Task statement → Below are records with pictures in them. Transcribe everything from the line containing "D1: zener 4.7V (A GND, K TEMP) -> none" down to the line containing "S3: none -> switch (GND, IC2/RST)", exactly, and leave the pictures behind.

Records →
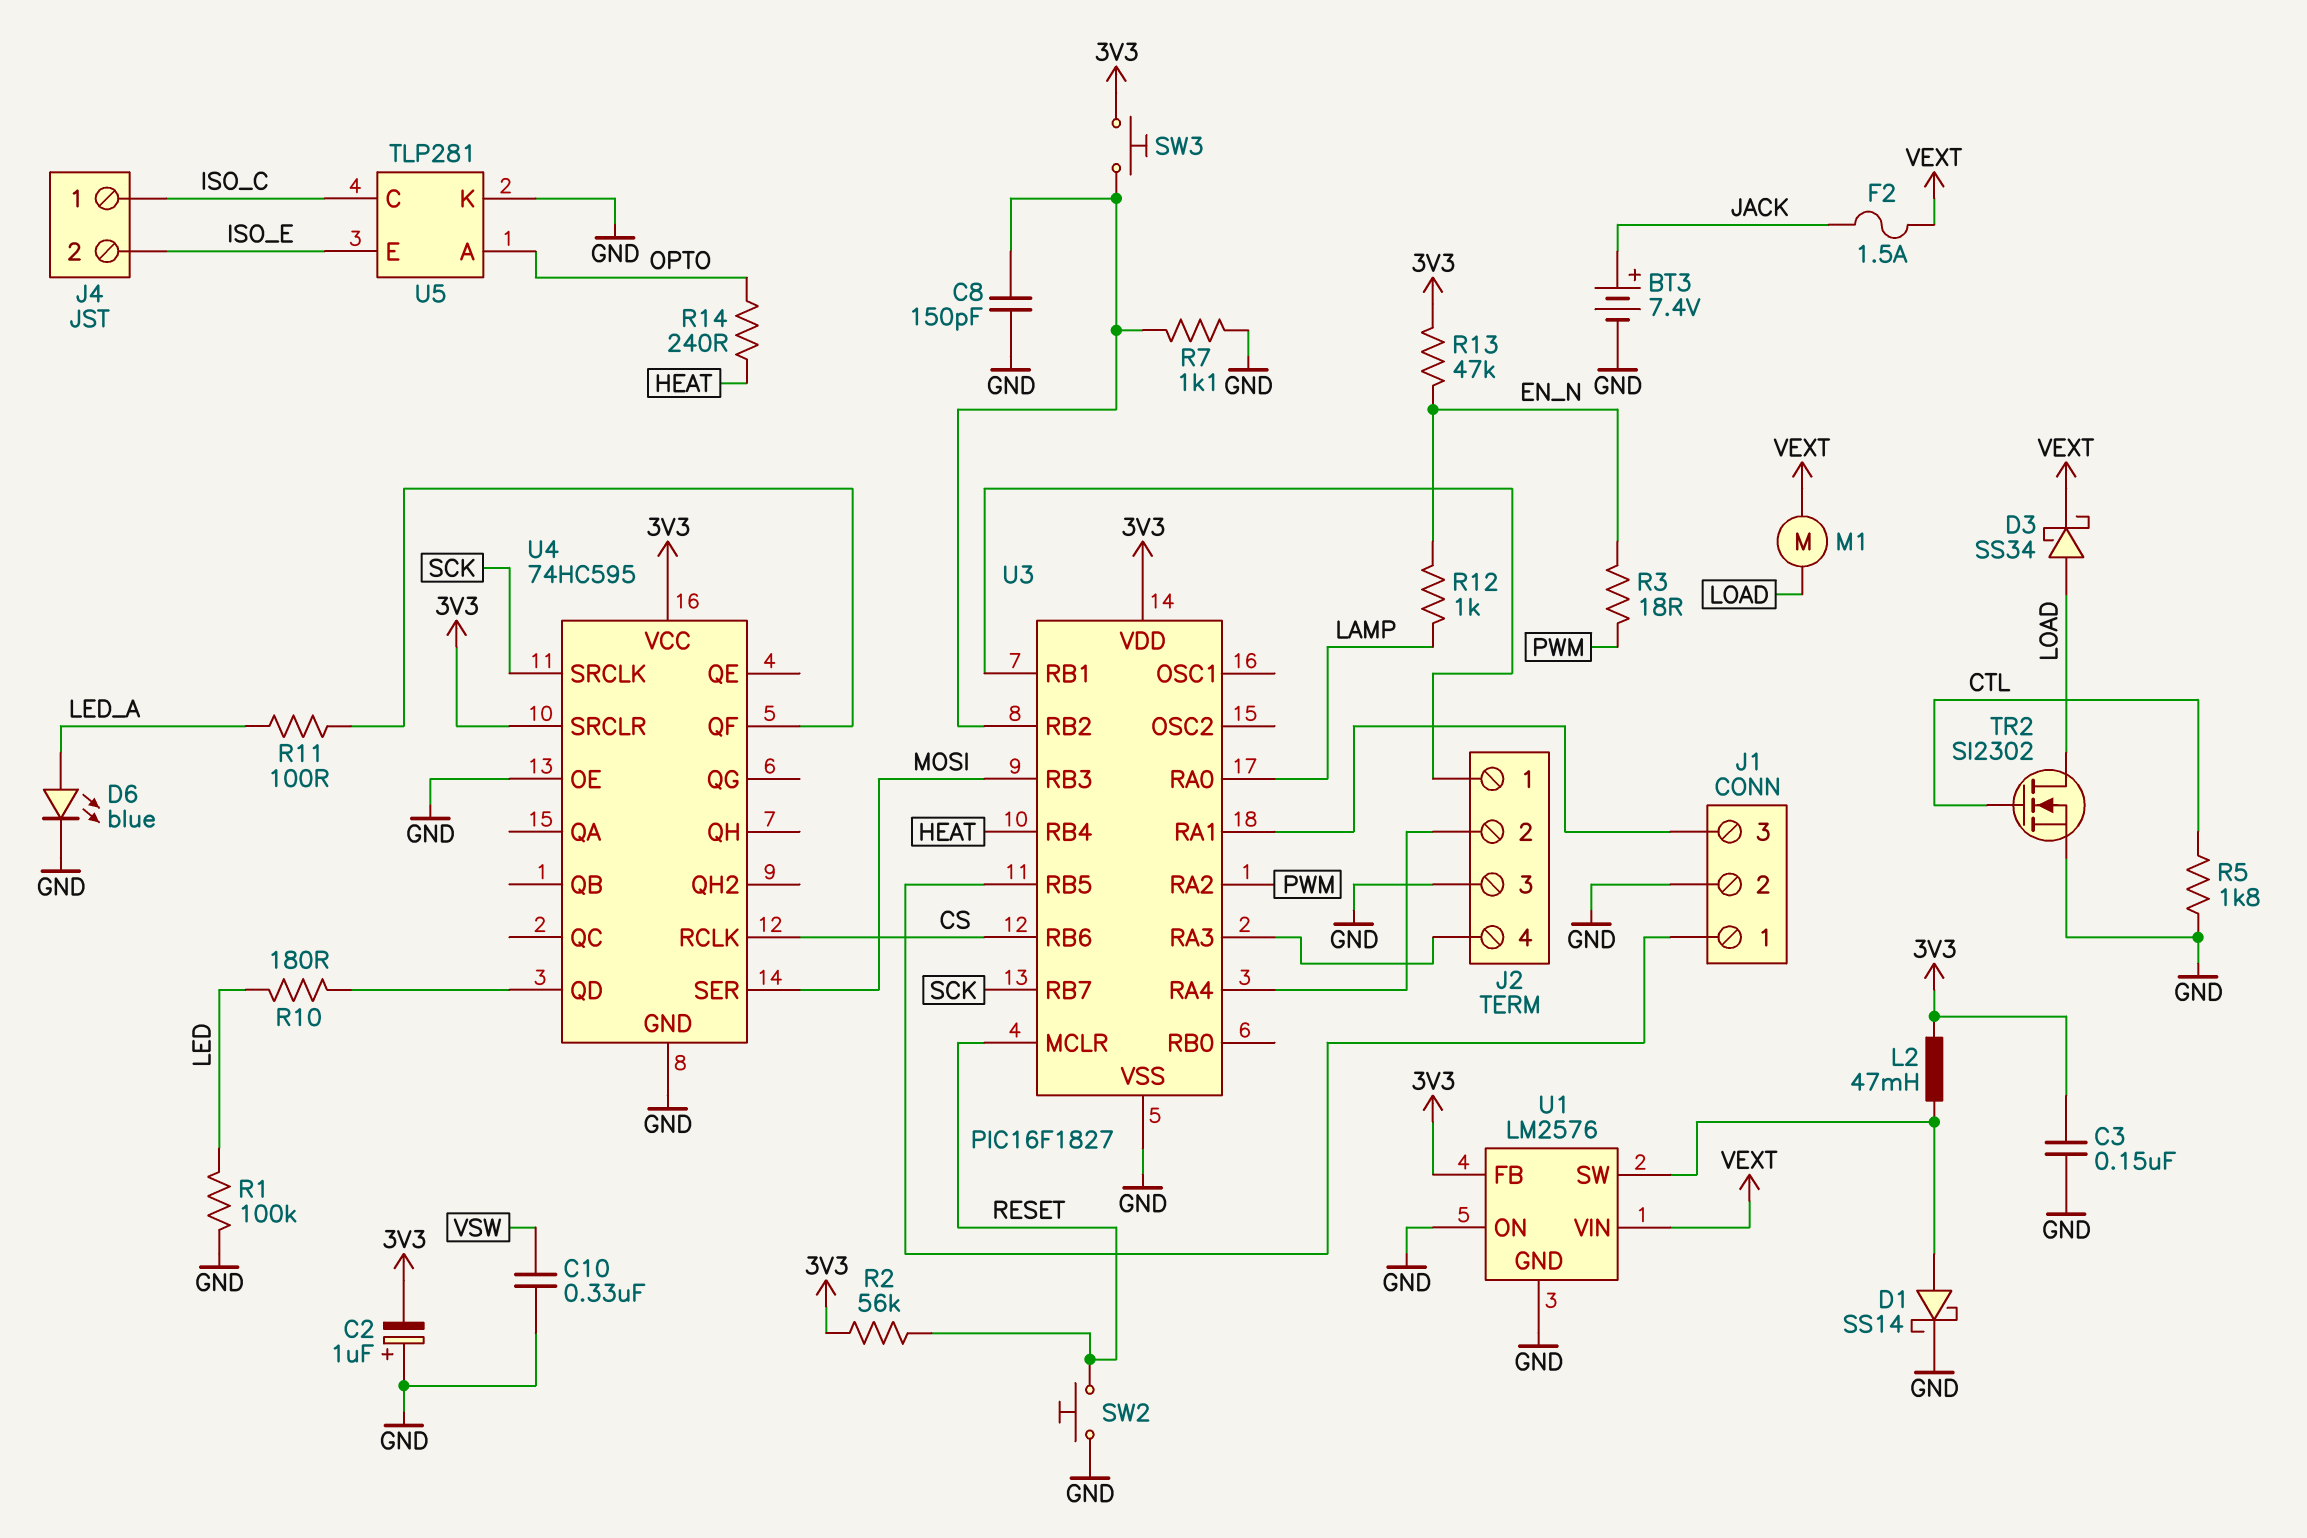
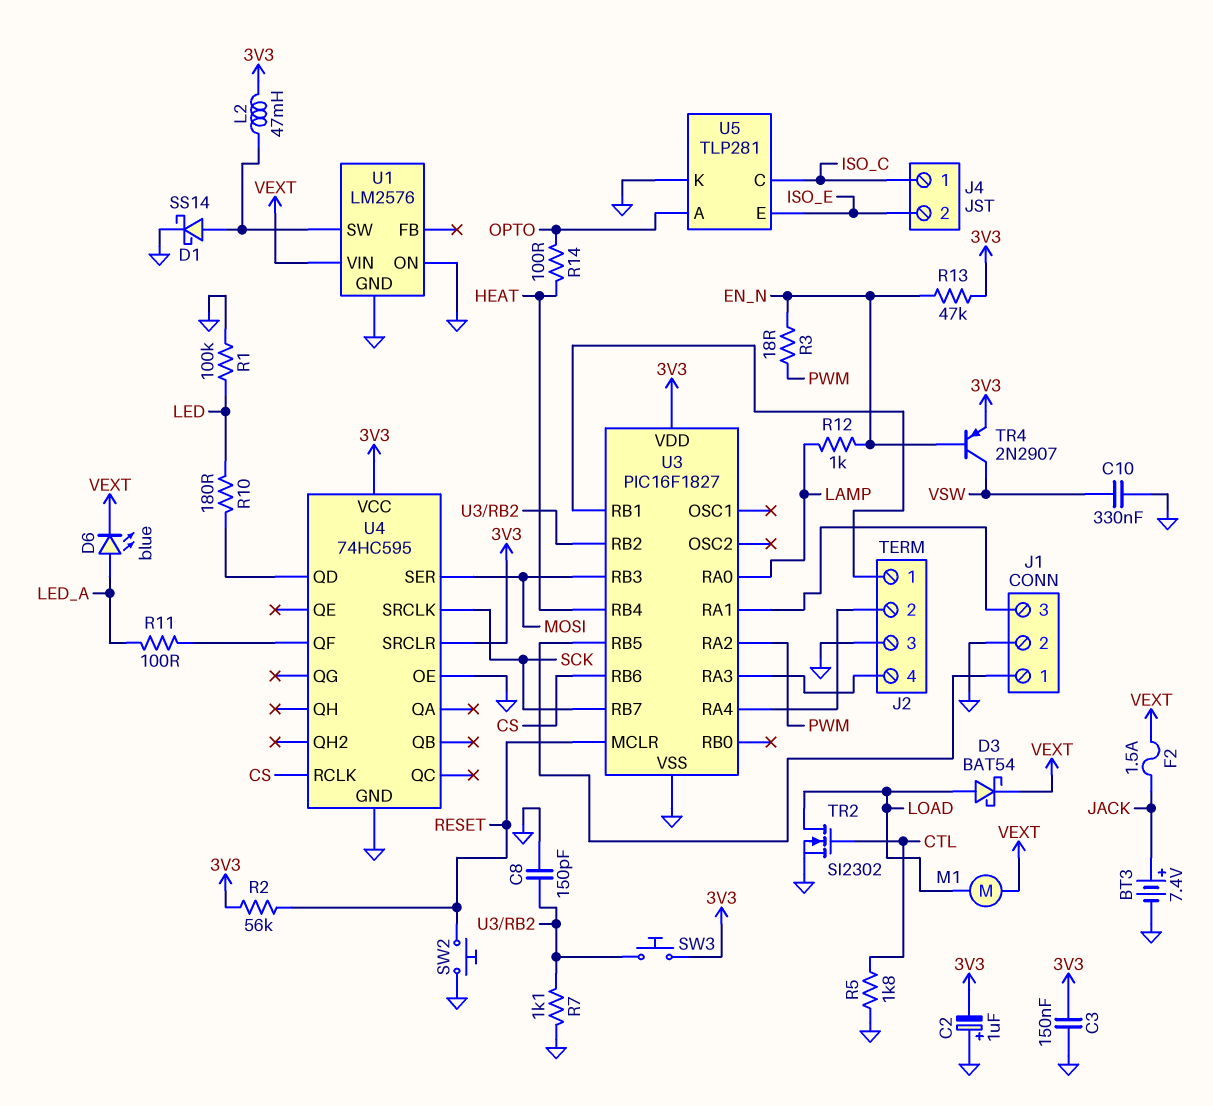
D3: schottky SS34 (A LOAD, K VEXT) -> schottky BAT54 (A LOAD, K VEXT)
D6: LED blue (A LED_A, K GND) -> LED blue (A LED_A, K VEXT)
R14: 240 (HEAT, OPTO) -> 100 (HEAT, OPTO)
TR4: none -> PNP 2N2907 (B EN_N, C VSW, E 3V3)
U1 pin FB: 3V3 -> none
==
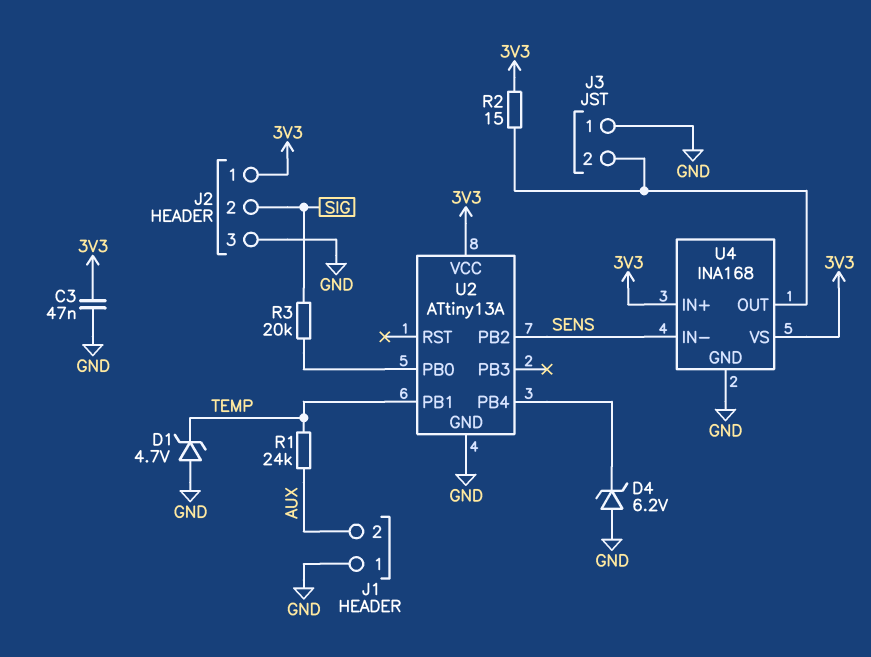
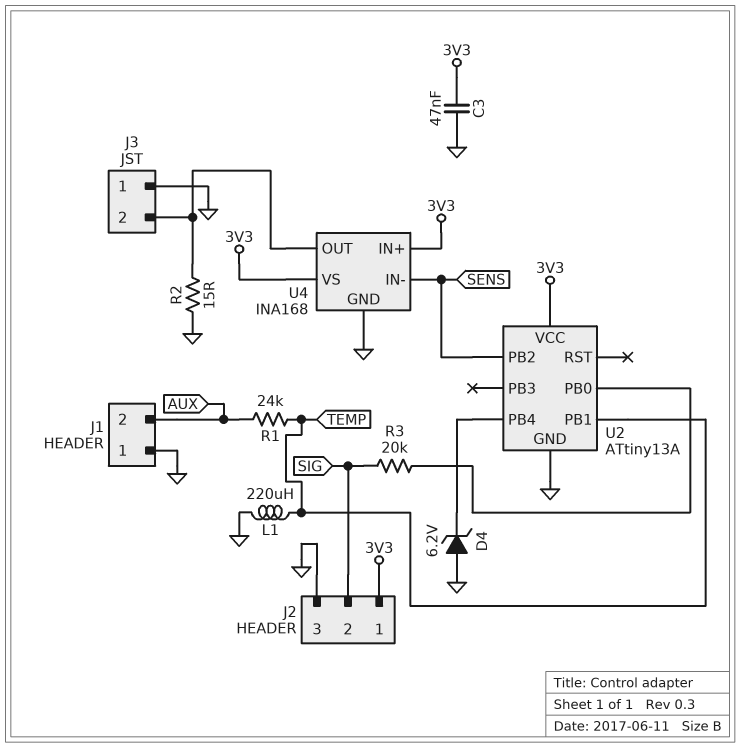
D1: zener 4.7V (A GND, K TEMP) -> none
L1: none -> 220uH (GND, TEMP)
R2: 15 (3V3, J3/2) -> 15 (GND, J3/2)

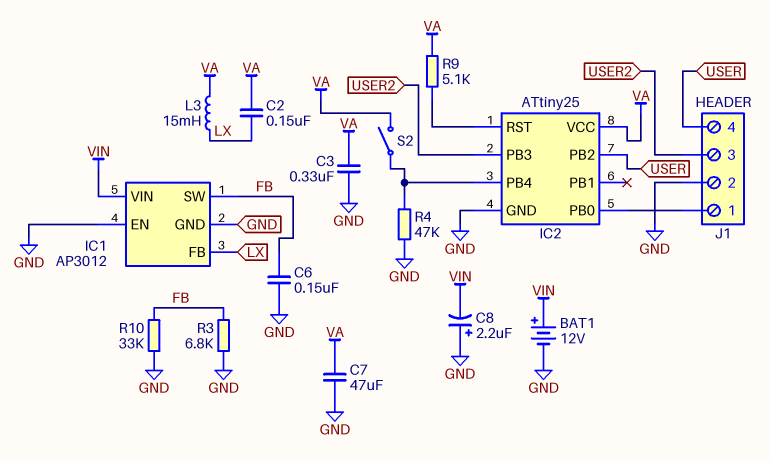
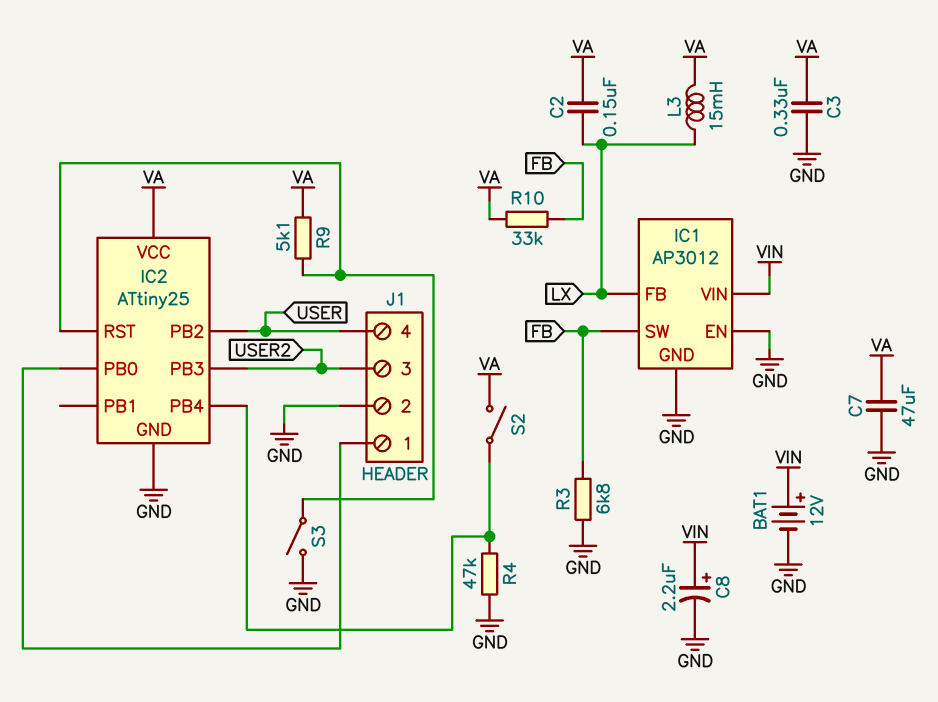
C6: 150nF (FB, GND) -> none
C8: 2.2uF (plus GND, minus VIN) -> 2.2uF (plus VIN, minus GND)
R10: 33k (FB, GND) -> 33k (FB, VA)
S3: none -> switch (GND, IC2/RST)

Answer to the exercise →
D1: zener 4.7V (A GND, K TEMP) -> none
L1: none -> 220uH (GND, TEMP)
R2: 15 (3V3, J3/2) -> 15 (GND, J3/2)

C6: 150nF (FB, GND) -> none
C8: 2.2uF (plus GND, minus VIN) -> 2.2uF (plus VIN, minus GND)
R10: 33k (FB, GND) -> 33k (FB, VA)
S3: none -> switch (GND, IC2/RST)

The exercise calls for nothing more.